About this task: In the records below, take the line containing "old: trophy/yellow" and every line following it, and write them out exactly.

[[ Material for this task open ]]

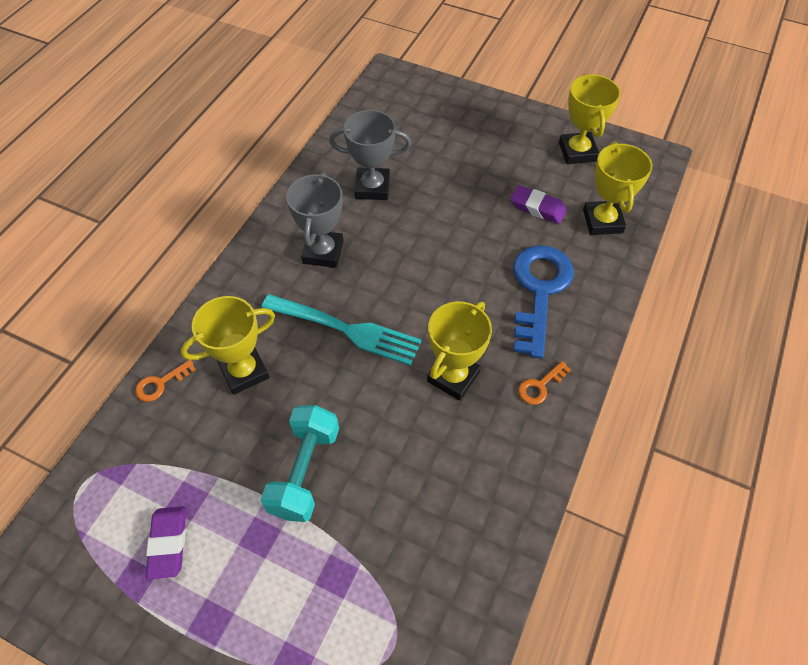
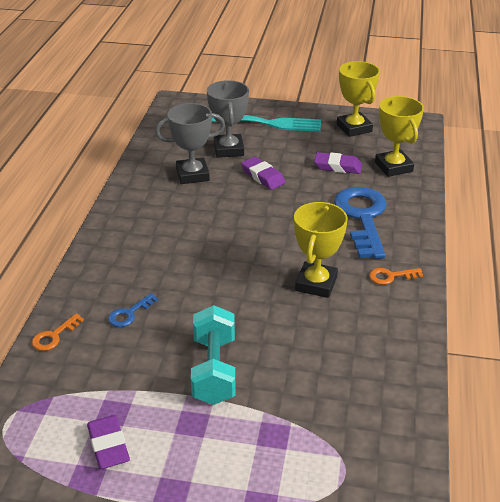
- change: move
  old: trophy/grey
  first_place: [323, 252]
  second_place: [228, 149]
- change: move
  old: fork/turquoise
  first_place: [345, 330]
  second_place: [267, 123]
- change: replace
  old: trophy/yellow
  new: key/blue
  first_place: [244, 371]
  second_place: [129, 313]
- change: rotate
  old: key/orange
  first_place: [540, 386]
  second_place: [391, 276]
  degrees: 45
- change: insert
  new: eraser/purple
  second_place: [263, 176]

[[ Material for this task closed ]]

Answer box:
  old: trophy/yellow
  new: key/blue
  first_place: [244, 371]
  second_place: [129, 313]
- change: rotate
  old: key/orange
  first_place: [540, 386]
  second_place: [391, 276]
  degrees: 45
- change: insert
  new: eraser/purple
  second_place: [263, 176]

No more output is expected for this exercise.